═══ LISTED RECORDS
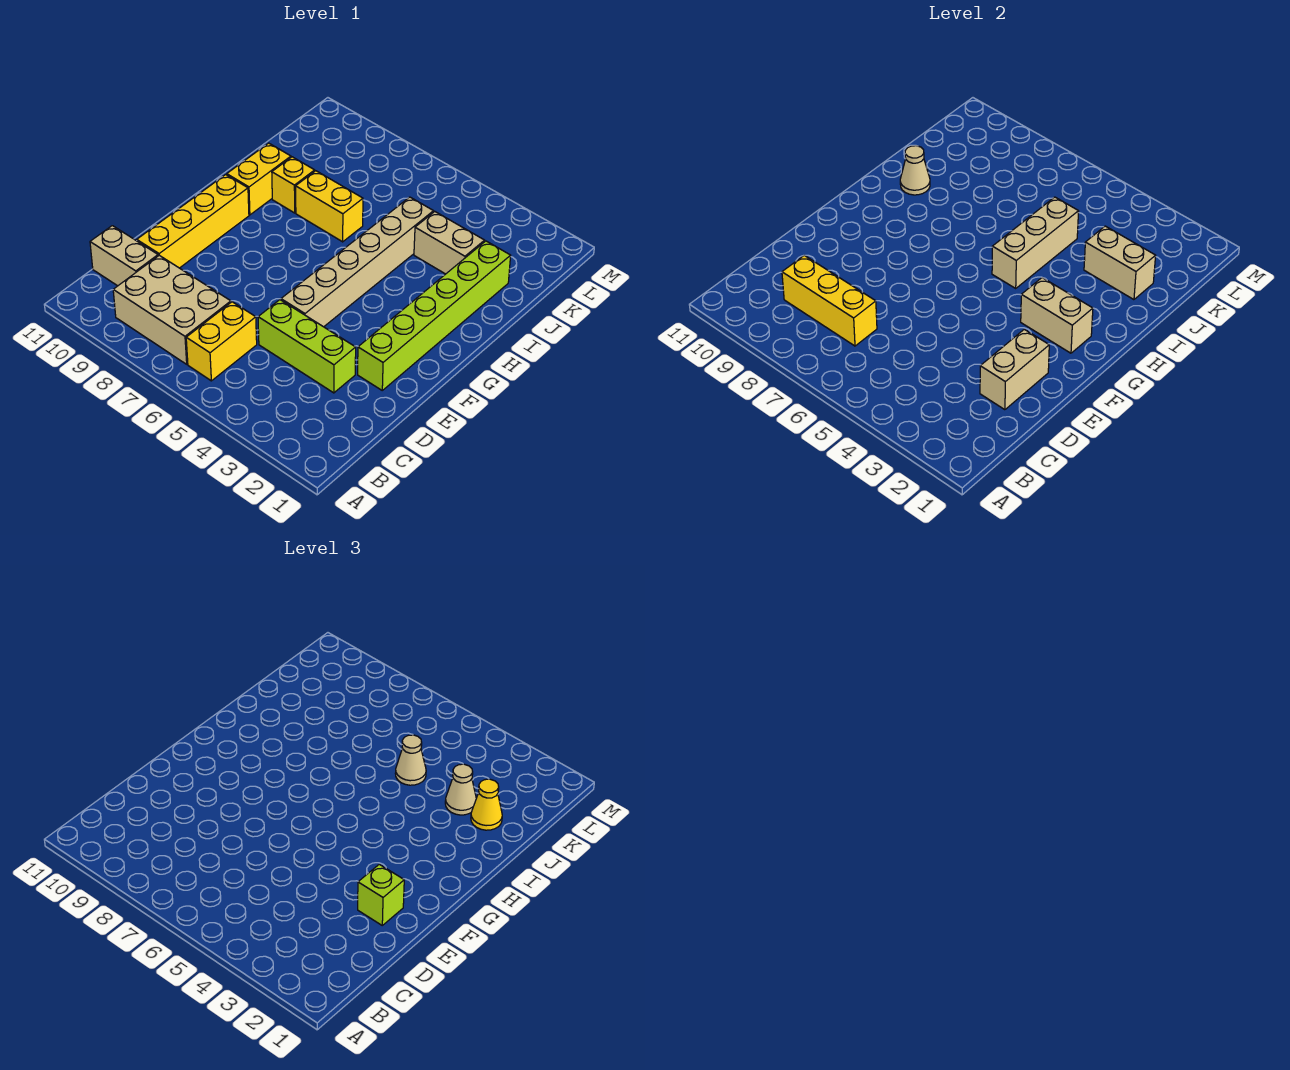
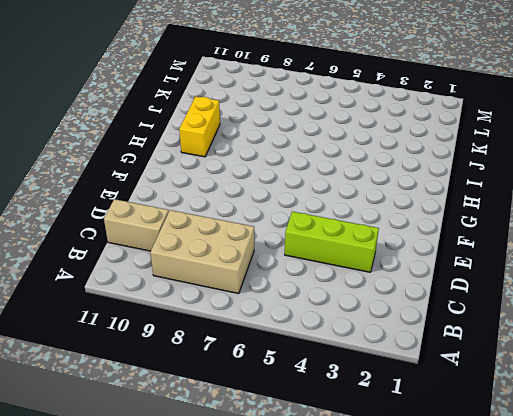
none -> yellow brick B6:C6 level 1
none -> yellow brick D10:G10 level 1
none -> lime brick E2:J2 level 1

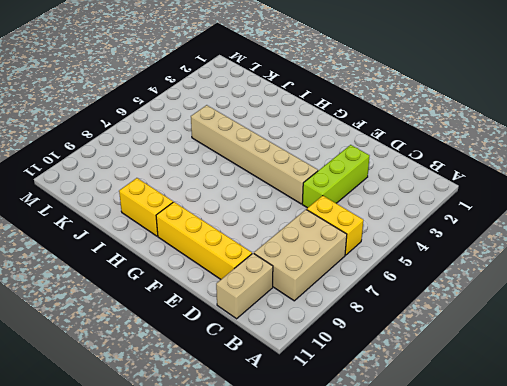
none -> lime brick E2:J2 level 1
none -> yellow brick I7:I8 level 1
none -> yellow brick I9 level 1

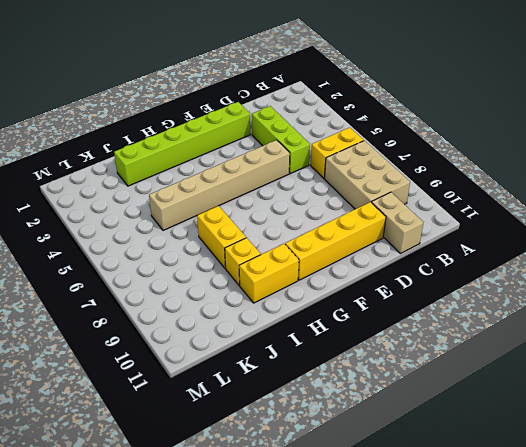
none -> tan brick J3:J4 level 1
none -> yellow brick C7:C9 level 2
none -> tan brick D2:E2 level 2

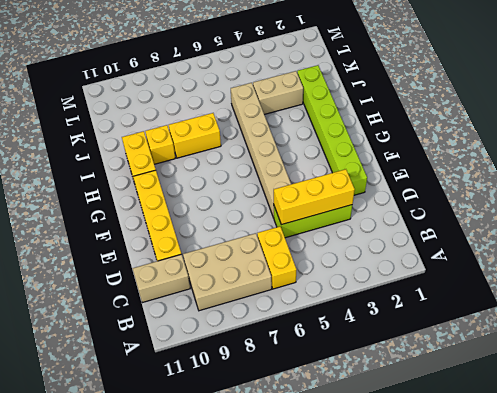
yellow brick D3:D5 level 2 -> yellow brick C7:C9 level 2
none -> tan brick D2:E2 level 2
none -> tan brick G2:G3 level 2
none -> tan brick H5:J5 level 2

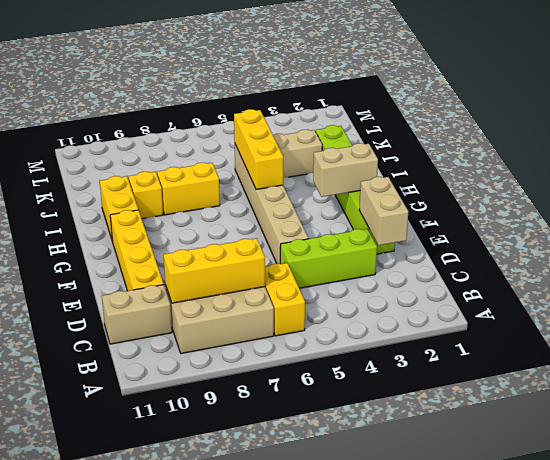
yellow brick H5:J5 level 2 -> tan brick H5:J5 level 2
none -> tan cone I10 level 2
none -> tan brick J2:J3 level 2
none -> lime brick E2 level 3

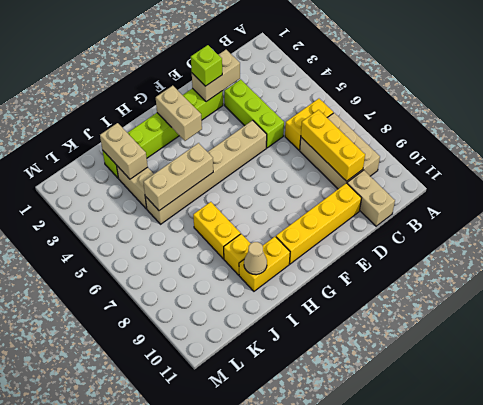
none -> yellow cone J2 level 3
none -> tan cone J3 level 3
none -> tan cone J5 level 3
══════
═══ LISTED RECORDS
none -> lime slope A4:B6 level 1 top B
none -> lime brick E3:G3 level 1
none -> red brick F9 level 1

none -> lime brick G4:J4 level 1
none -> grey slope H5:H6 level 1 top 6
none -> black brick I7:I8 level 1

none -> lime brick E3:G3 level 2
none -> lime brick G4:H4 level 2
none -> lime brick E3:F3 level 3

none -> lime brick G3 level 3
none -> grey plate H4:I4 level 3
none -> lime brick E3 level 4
══════
═══ LISTED RECORDS
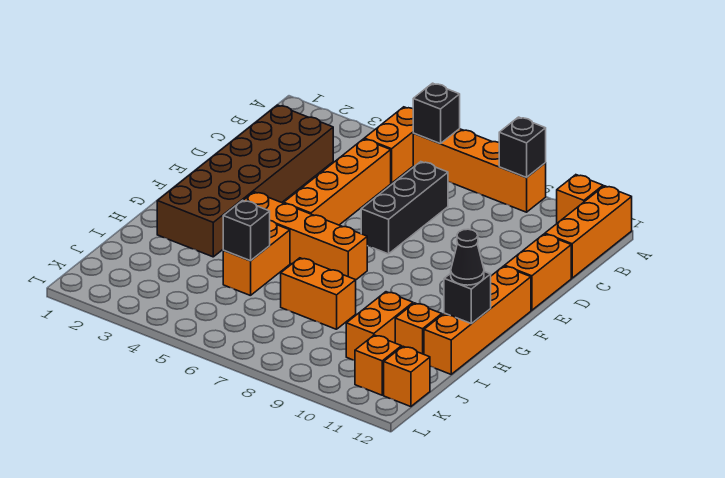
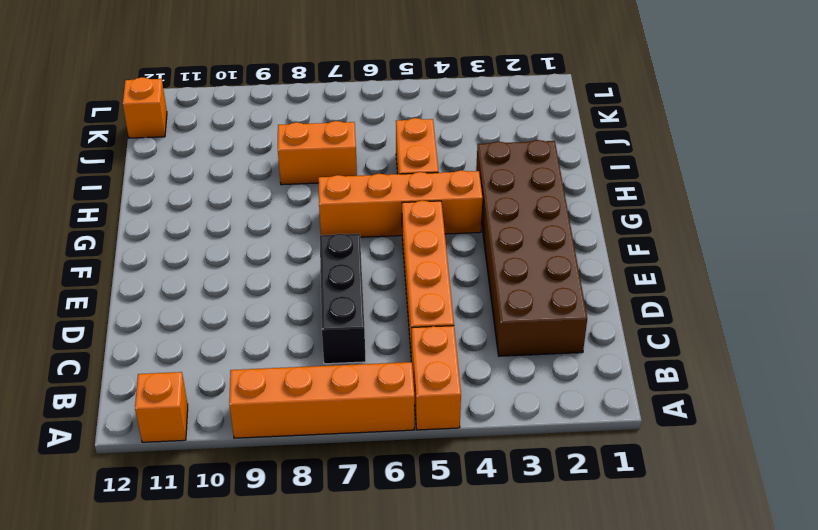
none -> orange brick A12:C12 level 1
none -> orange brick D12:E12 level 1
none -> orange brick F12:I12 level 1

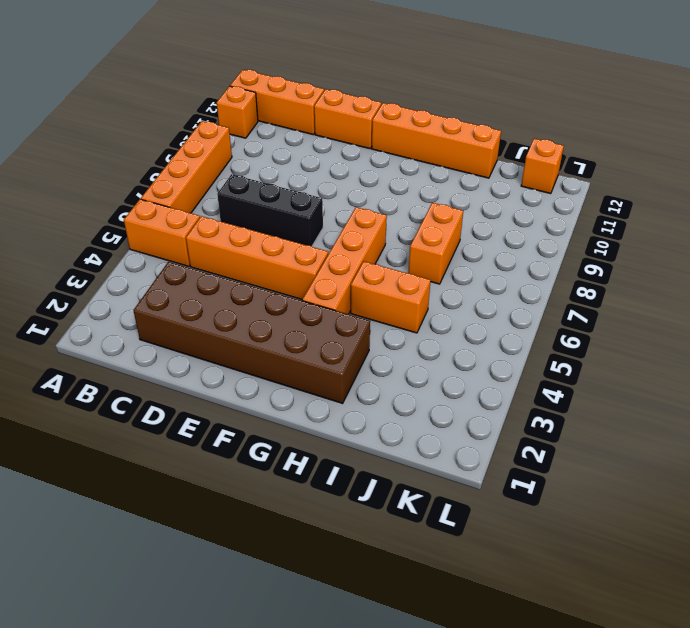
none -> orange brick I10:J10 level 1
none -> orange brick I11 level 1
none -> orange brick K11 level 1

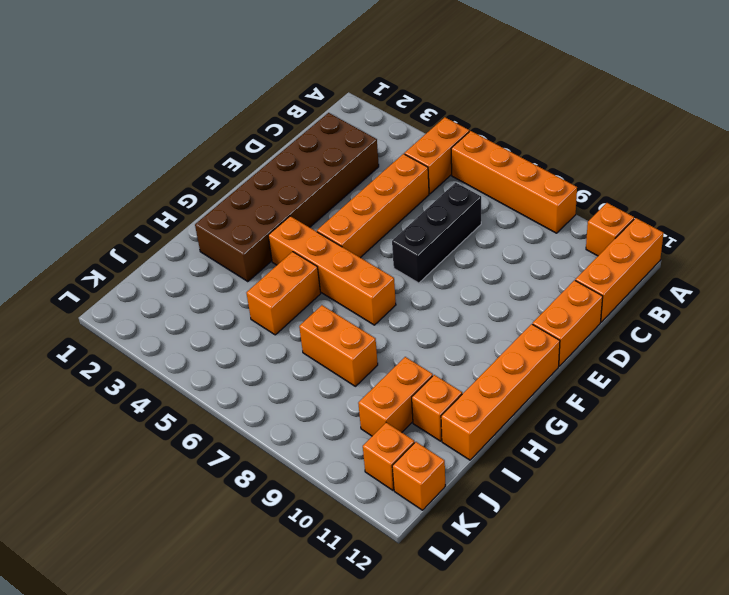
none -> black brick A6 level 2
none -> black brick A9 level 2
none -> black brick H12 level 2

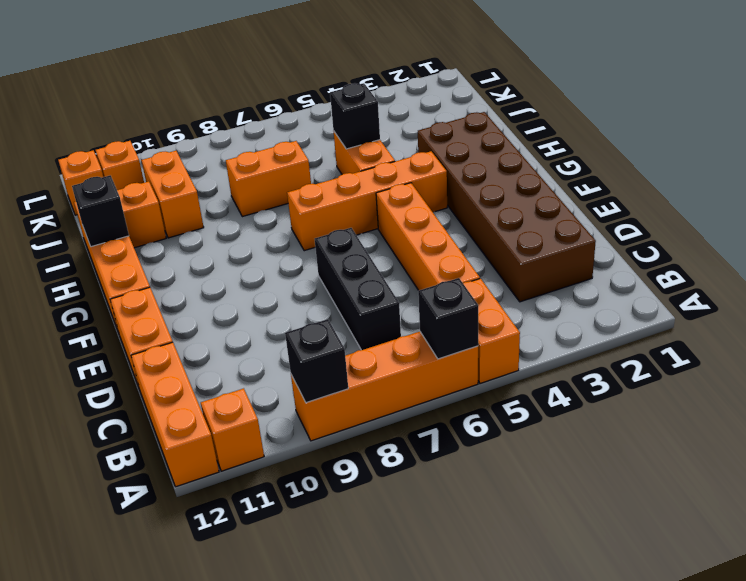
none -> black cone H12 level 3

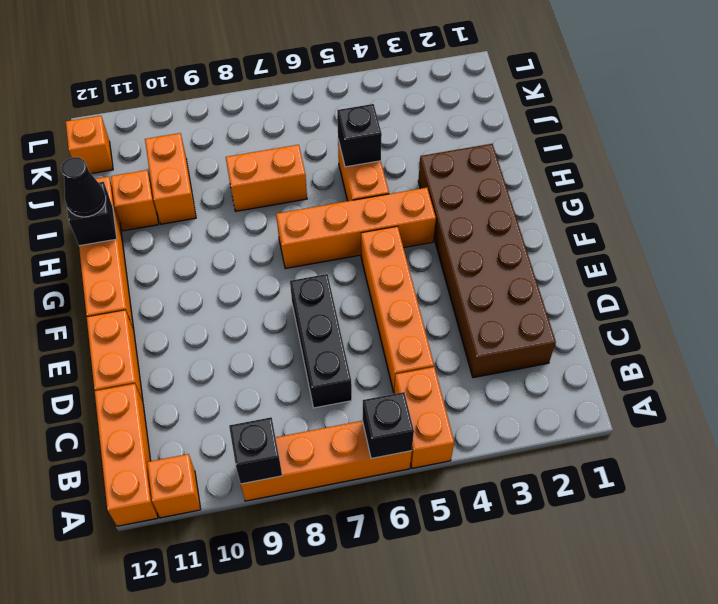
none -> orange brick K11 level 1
══════
◆ HOW TO COMPLETE THIS TASK:
Of all the entries above, how many lines contain "slope"? Give the number alone.

◆ ANSWER TO THE EXERCISE:
2